+++ Data section +++

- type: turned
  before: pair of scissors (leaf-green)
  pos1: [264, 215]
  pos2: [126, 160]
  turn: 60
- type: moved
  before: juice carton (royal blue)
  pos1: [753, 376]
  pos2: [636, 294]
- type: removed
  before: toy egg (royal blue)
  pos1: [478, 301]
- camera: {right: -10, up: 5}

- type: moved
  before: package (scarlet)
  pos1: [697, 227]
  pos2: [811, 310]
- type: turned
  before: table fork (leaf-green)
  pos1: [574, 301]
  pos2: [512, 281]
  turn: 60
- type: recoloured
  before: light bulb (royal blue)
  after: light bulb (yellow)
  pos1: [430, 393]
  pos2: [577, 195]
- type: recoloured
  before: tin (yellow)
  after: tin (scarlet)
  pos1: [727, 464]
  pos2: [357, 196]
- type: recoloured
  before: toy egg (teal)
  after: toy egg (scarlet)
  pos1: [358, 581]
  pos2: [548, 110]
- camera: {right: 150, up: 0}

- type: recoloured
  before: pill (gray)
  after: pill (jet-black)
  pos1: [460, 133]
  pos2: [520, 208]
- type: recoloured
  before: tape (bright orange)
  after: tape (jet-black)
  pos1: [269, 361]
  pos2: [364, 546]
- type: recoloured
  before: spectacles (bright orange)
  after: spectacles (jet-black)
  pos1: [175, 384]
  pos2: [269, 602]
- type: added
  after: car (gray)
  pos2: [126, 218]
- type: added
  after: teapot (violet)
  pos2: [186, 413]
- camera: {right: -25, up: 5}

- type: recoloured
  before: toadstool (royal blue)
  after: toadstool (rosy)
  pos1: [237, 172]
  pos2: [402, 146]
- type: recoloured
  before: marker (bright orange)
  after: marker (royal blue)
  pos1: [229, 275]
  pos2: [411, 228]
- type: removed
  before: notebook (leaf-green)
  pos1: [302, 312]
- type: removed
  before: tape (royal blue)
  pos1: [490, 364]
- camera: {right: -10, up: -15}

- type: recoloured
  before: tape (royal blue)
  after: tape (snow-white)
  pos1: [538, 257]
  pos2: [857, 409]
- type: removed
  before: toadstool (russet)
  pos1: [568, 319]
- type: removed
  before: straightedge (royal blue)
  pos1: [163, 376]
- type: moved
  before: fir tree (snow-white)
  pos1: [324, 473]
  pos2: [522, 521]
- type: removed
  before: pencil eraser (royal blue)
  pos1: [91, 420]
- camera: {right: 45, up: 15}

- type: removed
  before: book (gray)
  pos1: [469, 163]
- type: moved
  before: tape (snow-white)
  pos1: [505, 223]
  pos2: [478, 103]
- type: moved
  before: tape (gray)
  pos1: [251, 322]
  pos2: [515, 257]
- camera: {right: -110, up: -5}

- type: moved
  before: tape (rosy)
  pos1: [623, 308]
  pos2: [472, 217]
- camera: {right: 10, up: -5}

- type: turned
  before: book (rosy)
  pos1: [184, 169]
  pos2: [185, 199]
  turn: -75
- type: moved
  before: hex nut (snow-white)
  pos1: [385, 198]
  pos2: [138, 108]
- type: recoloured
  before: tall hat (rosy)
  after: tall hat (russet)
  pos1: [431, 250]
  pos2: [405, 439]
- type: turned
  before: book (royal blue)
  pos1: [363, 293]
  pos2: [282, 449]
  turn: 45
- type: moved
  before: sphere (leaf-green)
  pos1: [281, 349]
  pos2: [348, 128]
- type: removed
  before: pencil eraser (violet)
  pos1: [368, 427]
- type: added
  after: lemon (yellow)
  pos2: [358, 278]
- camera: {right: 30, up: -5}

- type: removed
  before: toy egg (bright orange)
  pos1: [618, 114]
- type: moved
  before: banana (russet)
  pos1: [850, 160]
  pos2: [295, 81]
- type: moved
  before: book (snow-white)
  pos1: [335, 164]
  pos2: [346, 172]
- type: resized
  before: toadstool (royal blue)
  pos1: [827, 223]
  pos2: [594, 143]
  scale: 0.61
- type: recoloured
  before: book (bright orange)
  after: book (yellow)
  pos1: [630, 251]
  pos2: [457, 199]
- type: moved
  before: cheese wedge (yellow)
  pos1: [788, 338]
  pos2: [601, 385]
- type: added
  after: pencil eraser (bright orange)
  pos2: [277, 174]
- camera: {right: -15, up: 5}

+++

Task: None of the records may be left out; each is to be restated exactly.

Response to this exercise:
- type: turned
  before: pair of scissors (leaf-green)
  pos1: [264, 215]
  pos2: [126, 160]
  turn: 60
- type: moved
  before: juice carton (royal blue)
  pos1: [753, 376]
  pos2: [636, 294]
- type: removed
  before: toy egg (royal blue)
  pos1: [478, 301]
- camera: {right: -10, up: 5}

- type: moved
  before: package (scarlet)
  pos1: [697, 227]
  pos2: [811, 310]
- type: turned
  before: table fork (leaf-green)
  pos1: [574, 301]
  pos2: [512, 281]
  turn: 60
- type: recoloured
  before: light bulb (royal blue)
  after: light bulb (yellow)
  pos1: [430, 393]
  pos2: [577, 195]
- type: recoloured
  before: tin (yellow)
  after: tin (scarlet)
  pos1: [727, 464]
  pos2: [357, 196]
- type: recoloured
  before: toy egg (teal)
  after: toy egg (scarlet)
  pos1: [358, 581]
  pos2: [548, 110]
- camera: {right: 150, up: 0}

- type: recoloured
  before: pill (gray)
  after: pill (jet-black)
  pos1: [460, 133]
  pos2: [520, 208]
- type: recoloured
  before: tape (bright orange)
  after: tape (jet-black)
  pos1: [269, 361]
  pos2: [364, 546]
- type: recoloured
  before: spectacles (bright orange)
  after: spectacles (jet-black)
  pos1: [175, 384]
  pos2: [269, 602]
- type: added
  after: car (gray)
  pos2: [126, 218]
- type: added
  after: teapot (violet)
  pos2: [186, 413]
- camera: {right: -25, up: 5}

- type: recoloured
  before: toadstool (royal blue)
  after: toadstool (rosy)
  pos1: [237, 172]
  pos2: [402, 146]
- type: recoloured
  before: marker (bright orange)
  after: marker (royal blue)
  pos1: [229, 275]
  pos2: [411, 228]
- type: removed
  before: notebook (leaf-green)
  pos1: [302, 312]
- type: removed
  before: tape (royal blue)
  pos1: [490, 364]
- camera: {right: -10, up: -15}

- type: recoloured
  before: tape (royal blue)
  after: tape (snow-white)
  pos1: [538, 257]
  pos2: [857, 409]
- type: removed
  before: toadstool (russet)
  pos1: [568, 319]
- type: removed
  before: straightedge (royal blue)
  pos1: [163, 376]
- type: moved
  before: fir tree (snow-white)
  pos1: [324, 473]
  pos2: [522, 521]
- type: removed
  before: pencil eraser (royal blue)
  pos1: [91, 420]
- camera: {right: 45, up: 15}

- type: removed
  before: book (gray)
  pos1: [469, 163]
- type: moved
  before: tape (snow-white)
  pos1: [505, 223]
  pos2: [478, 103]
- type: moved
  before: tape (gray)
  pos1: [251, 322]
  pos2: [515, 257]
- camera: {right: -110, up: -5}

- type: moved
  before: tape (rosy)
  pos1: [623, 308]
  pos2: [472, 217]
- camera: {right: 10, up: -5}

- type: turned
  before: book (rosy)
  pos1: [184, 169]
  pos2: [185, 199]
  turn: -75
- type: moved
  before: hex nut (snow-white)
  pos1: [385, 198]
  pos2: [138, 108]
- type: recoloured
  before: tall hat (rosy)
  after: tall hat (russet)
  pos1: [431, 250]
  pos2: [405, 439]
- type: turned
  before: book (royal blue)
  pos1: [363, 293]
  pos2: [282, 449]
  turn: 45
- type: moved
  before: sphere (leaf-green)
  pos1: [281, 349]
  pos2: [348, 128]
- type: removed
  before: pencil eraser (violet)
  pos1: [368, 427]
- type: added
  after: lemon (yellow)
  pos2: [358, 278]
- camera: {right: 30, up: -5}

- type: removed
  before: toy egg (bright orange)
  pos1: [618, 114]
- type: moved
  before: banana (russet)
  pos1: [850, 160]
  pos2: [295, 81]
- type: moved
  before: book (snow-white)
  pos1: [335, 164]
  pos2: [346, 172]
- type: resized
  before: toadstool (royal blue)
  pos1: [827, 223]
  pos2: [594, 143]
  scale: 0.61
- type: recoloured
  before: book (bright orange)
  after: book (yellow)
  pos1: [630, 251]
  pos2: [457, 199]
- type: moved
  before: cheese wedge (yellow)
  pos1: [788, 338]
  pos2: [601, 385]
- type: added
  after: pencil eraser (bright orange)
  pos2: [277, 174]
- camera: {right: -15, up: 5}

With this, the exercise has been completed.